- **Your objective**:
Look through the records and copy every line in which "white" appears.

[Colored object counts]
- - -
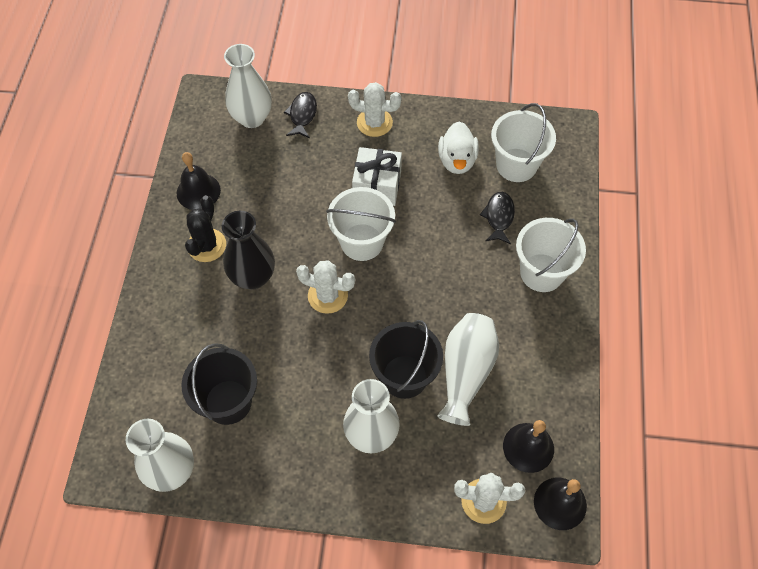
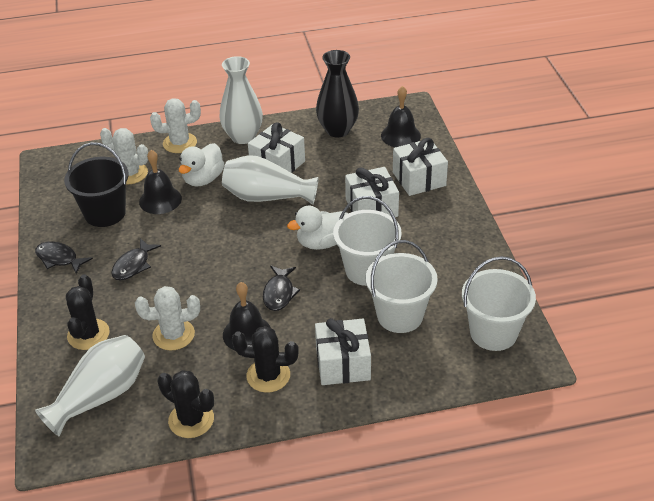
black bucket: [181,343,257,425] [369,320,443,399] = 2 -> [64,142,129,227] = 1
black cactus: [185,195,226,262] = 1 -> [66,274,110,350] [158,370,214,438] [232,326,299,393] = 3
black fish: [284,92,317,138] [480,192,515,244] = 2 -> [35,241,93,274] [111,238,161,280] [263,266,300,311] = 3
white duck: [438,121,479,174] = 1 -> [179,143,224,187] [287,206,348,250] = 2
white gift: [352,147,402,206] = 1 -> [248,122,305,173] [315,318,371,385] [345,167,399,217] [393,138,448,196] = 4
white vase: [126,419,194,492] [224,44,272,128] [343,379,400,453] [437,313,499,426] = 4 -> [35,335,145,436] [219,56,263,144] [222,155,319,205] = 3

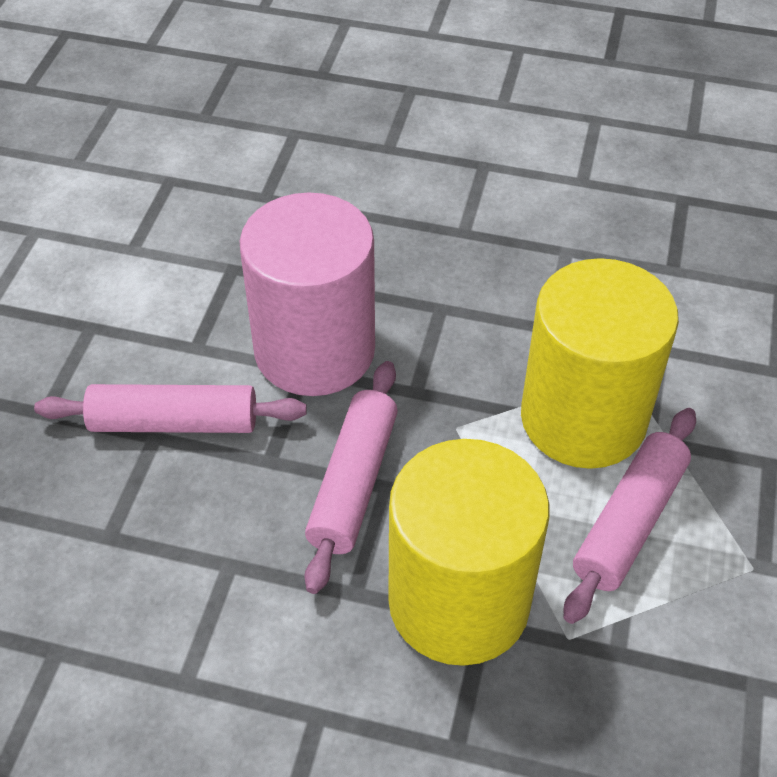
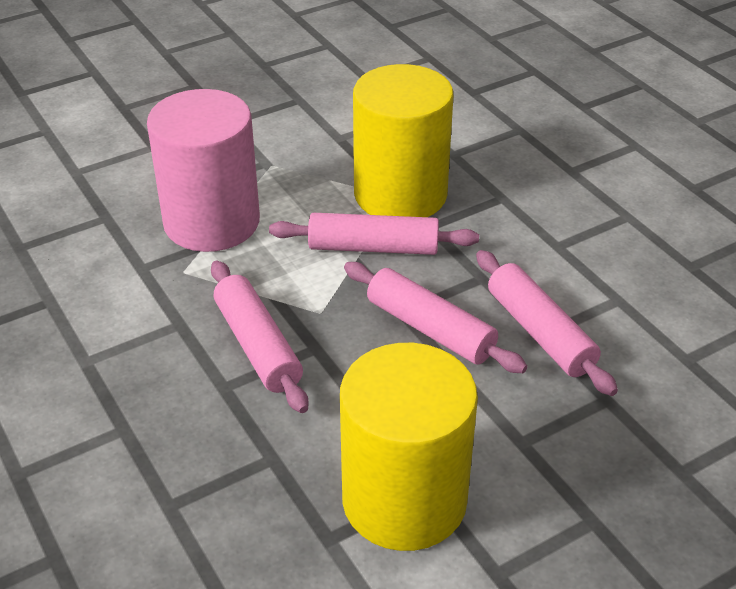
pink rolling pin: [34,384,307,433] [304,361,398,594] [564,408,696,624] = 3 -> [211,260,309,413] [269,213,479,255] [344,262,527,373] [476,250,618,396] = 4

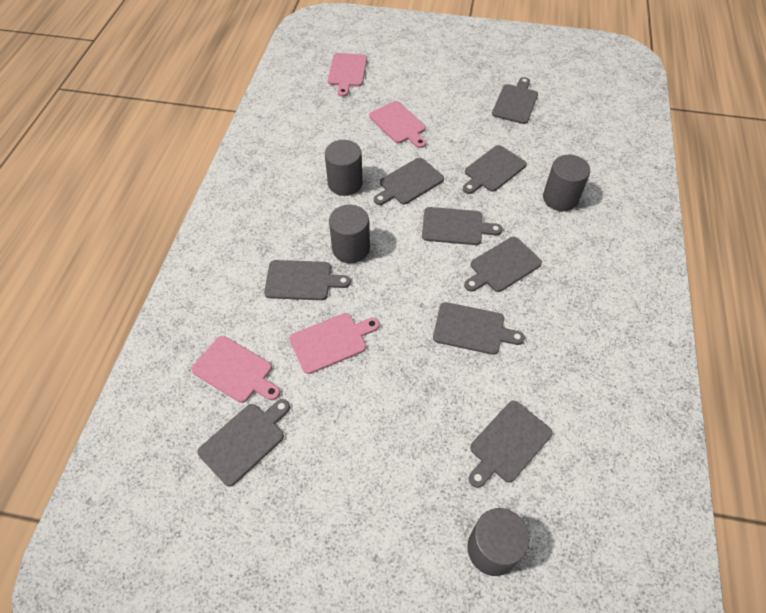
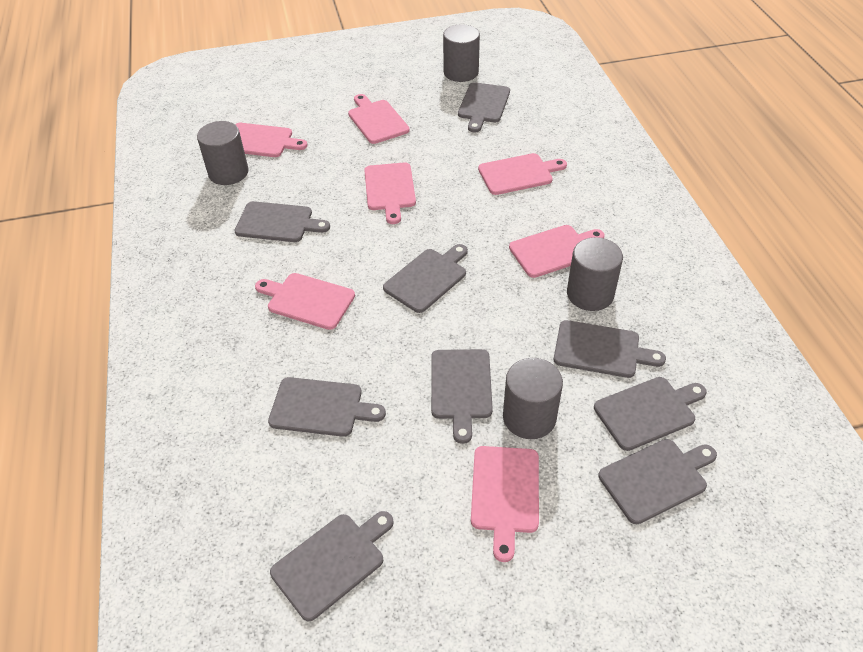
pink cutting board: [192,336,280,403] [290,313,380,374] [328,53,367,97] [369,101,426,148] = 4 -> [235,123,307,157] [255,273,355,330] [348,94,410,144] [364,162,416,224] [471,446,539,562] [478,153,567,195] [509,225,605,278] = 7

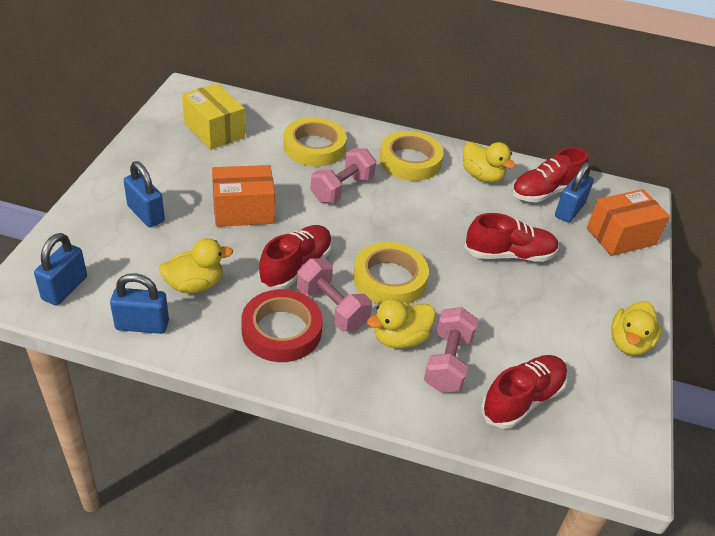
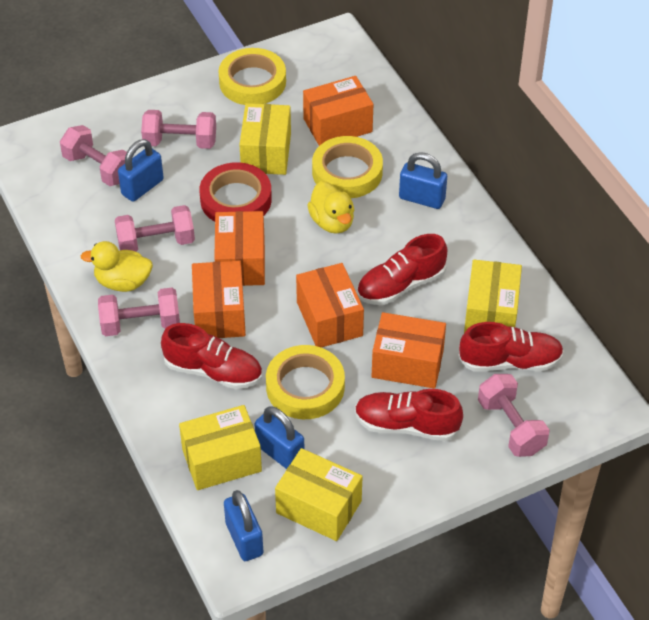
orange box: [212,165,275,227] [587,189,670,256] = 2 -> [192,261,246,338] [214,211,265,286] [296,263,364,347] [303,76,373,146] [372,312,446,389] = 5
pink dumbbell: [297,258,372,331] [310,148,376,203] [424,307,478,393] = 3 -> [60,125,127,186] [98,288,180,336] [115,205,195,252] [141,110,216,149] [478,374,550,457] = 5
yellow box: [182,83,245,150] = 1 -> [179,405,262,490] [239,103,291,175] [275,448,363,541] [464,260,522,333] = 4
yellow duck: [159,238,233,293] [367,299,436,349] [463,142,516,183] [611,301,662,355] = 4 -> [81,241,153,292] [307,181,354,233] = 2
- - -
- **Your solution**:
white duck: [438,121,479,174] = 1 -> [179,143,224,187] [287,206,348,250] = 2
white gift: [352,147,402,206] = 1 -> [248,122,305,173] [315,318,371,385] [345,167,399,217] [393,138,448,196] = 4
white vase: [126,419,194,492] [224,44,272,128] [343,379,400,453] [437,313,499,426] = 4 -> [35,335,145,436] [219,56,263,144] [222,155,319,205] = 3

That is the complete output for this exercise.